Data for this exercise —
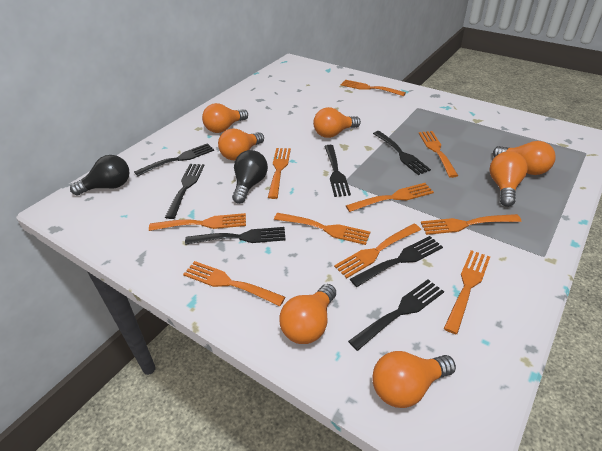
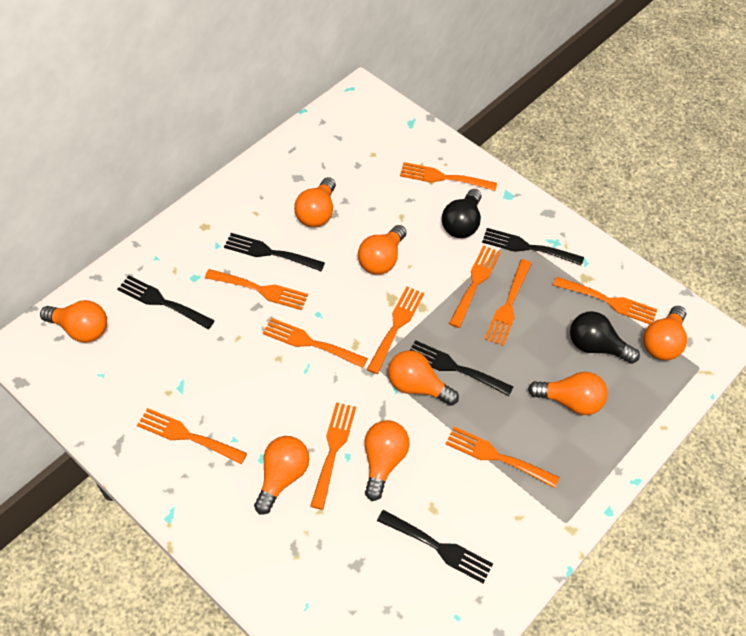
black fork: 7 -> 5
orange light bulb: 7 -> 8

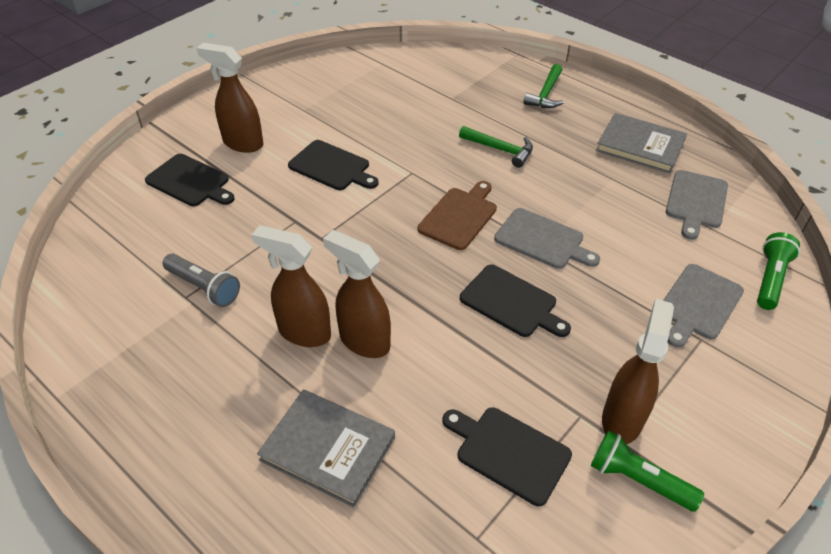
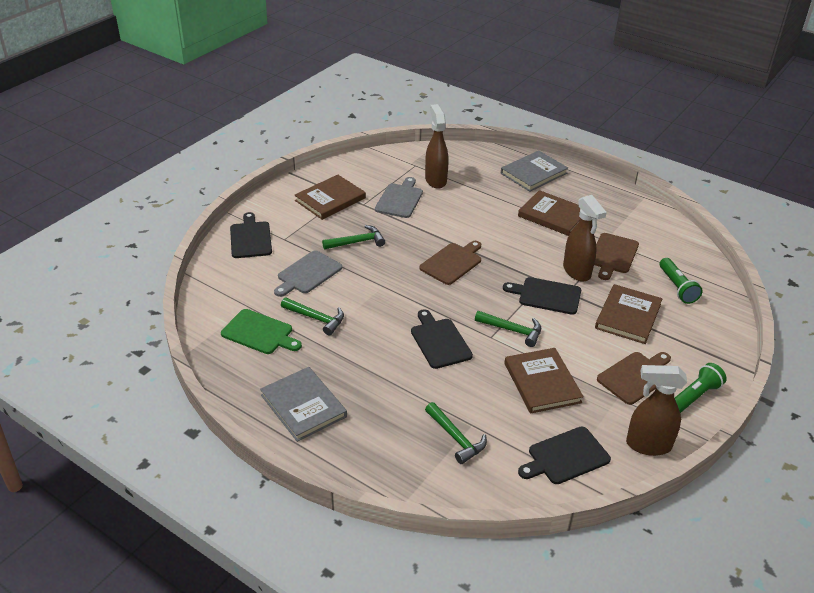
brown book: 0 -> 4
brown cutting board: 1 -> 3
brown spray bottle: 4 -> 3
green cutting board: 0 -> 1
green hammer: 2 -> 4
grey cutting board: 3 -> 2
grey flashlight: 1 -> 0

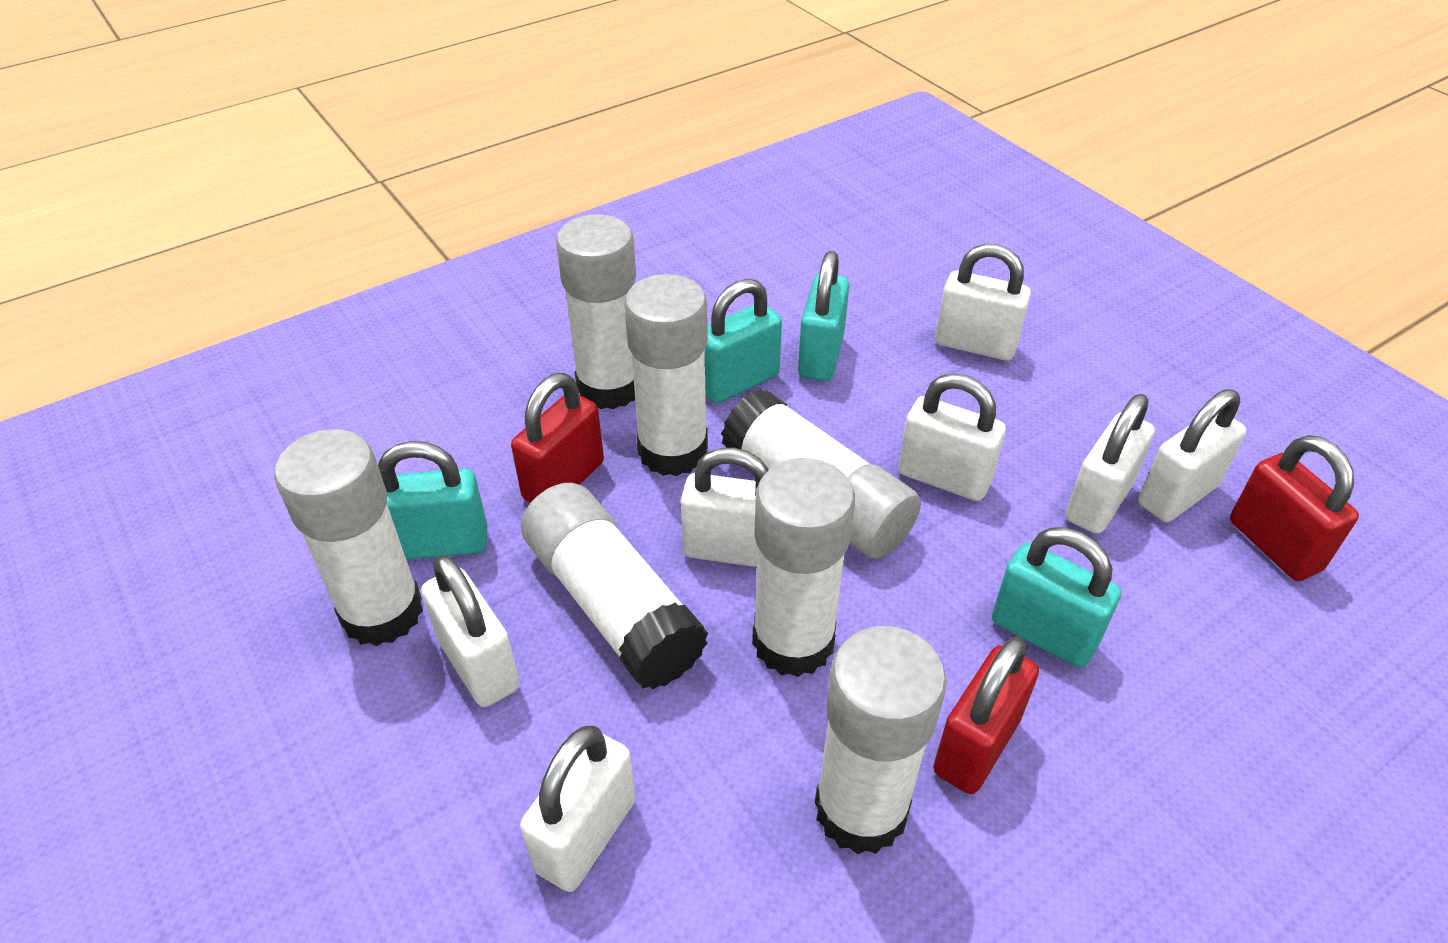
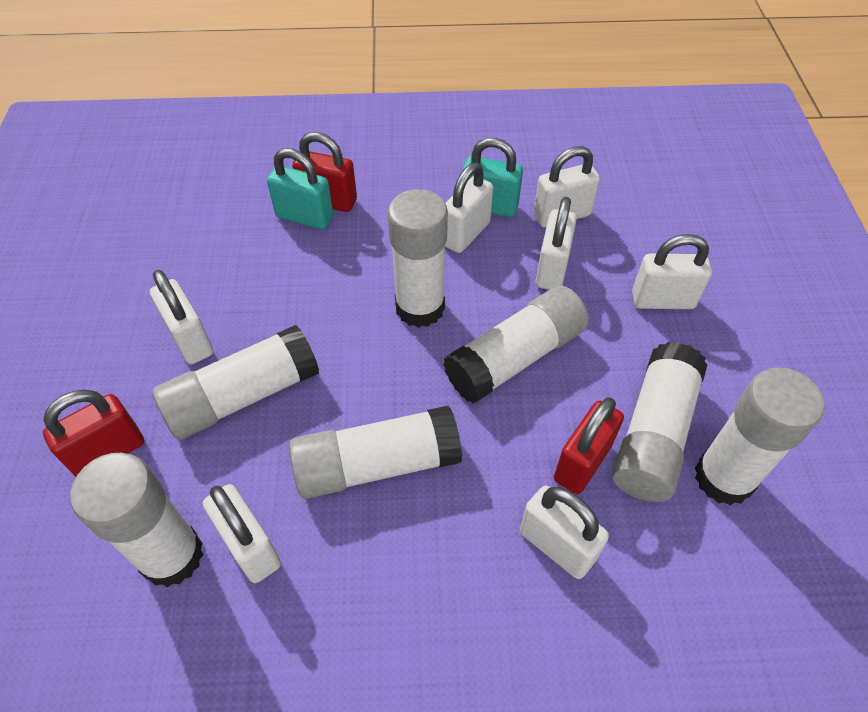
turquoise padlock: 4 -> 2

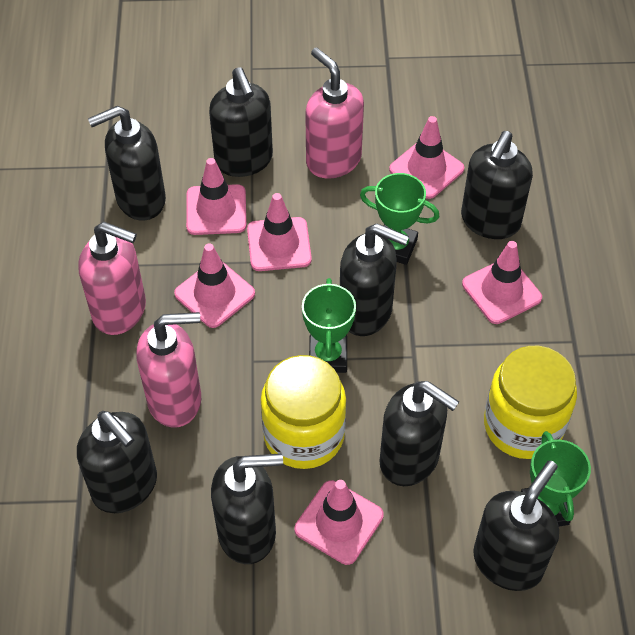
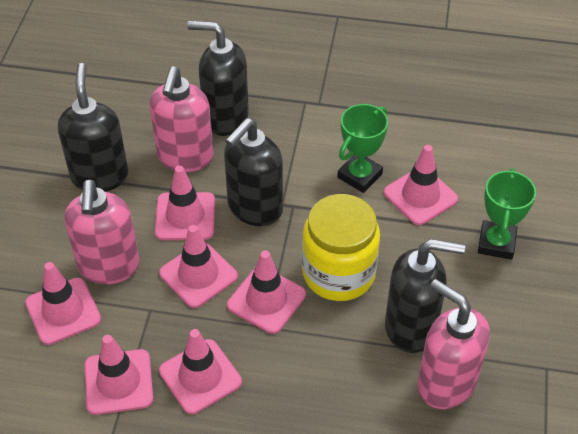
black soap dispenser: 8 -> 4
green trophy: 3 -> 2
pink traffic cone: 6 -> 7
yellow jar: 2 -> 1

* * *

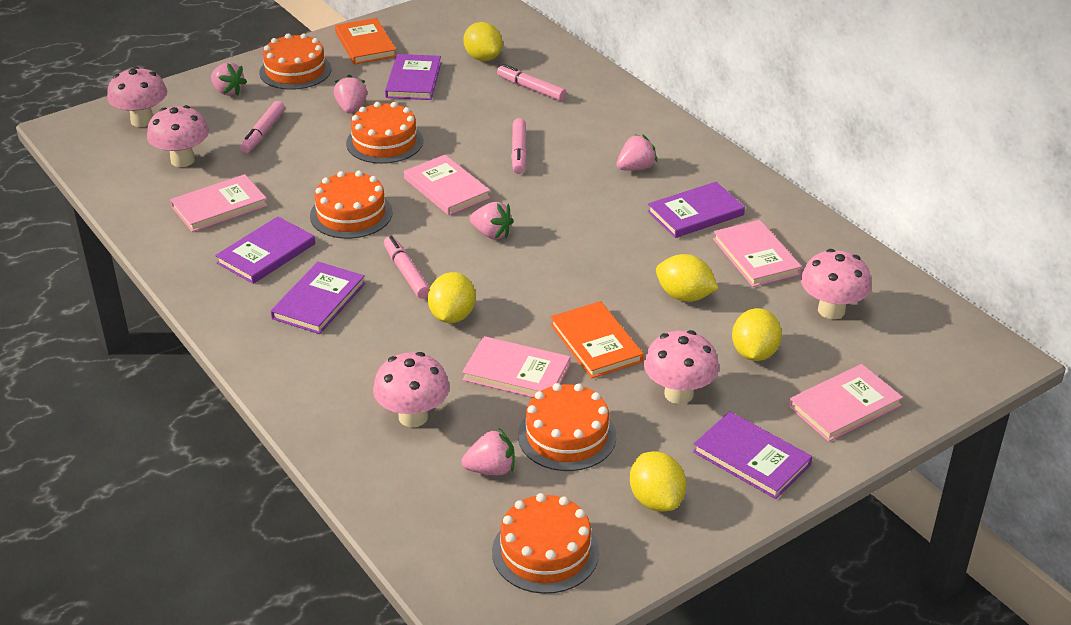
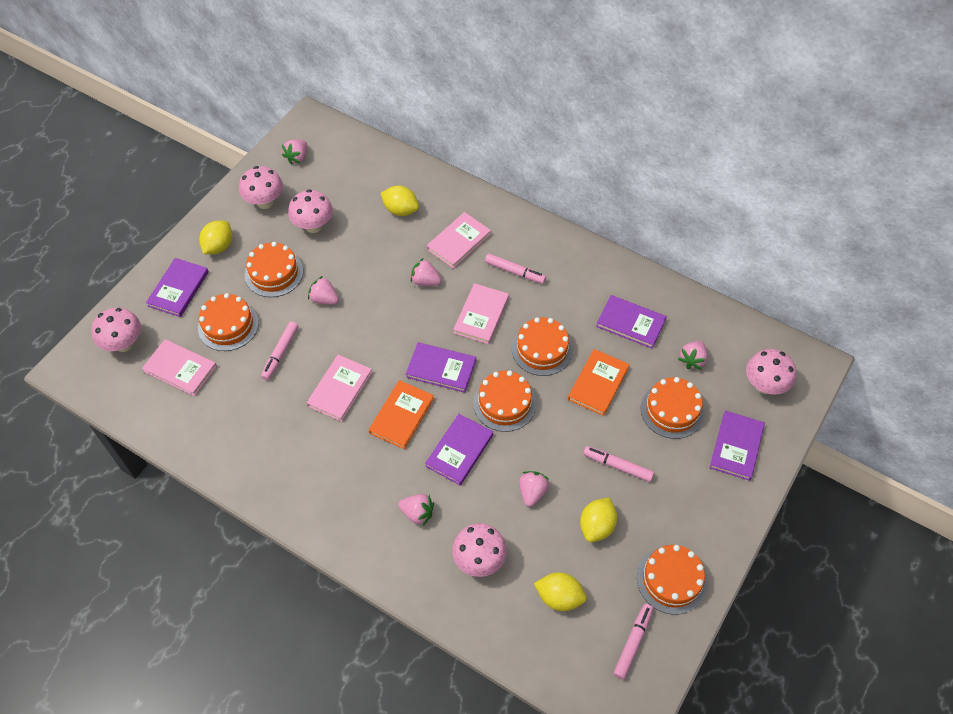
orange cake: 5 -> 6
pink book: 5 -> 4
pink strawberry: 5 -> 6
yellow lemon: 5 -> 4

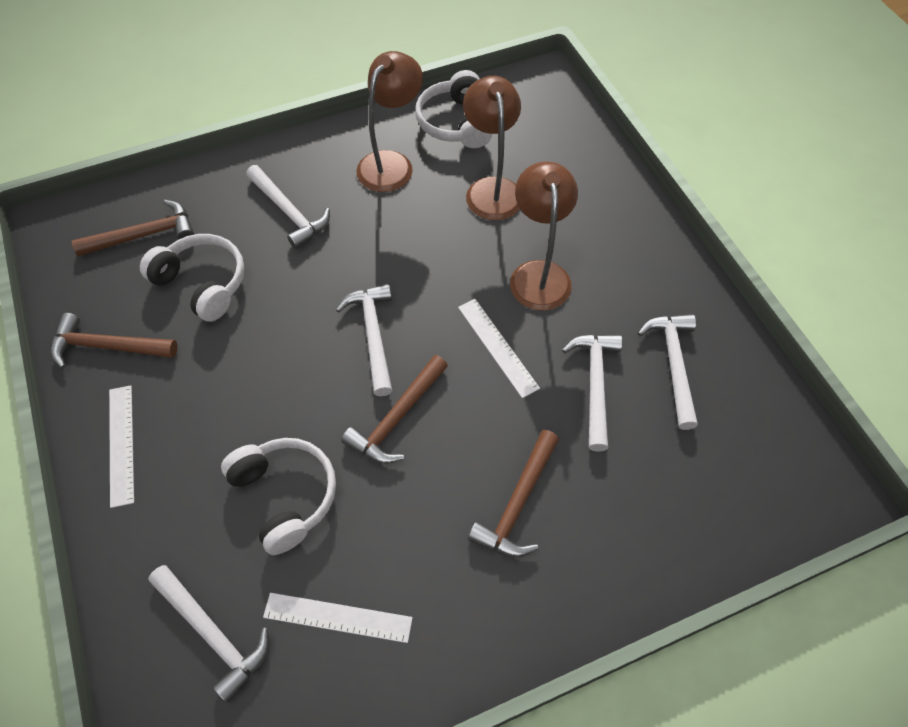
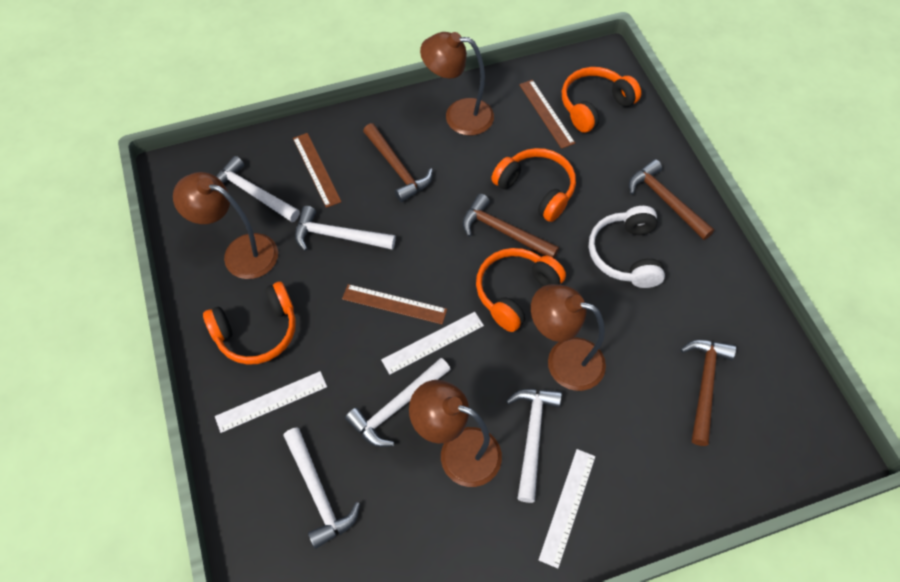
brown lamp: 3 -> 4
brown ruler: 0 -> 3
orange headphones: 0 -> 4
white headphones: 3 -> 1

Task description —
All lines of the listing that contain the word "orange" should be copied out.

Exercise result —
orange light bulb: 7 -> 8
orange cake: 5 -> 6
orange headphones: 0 -> 4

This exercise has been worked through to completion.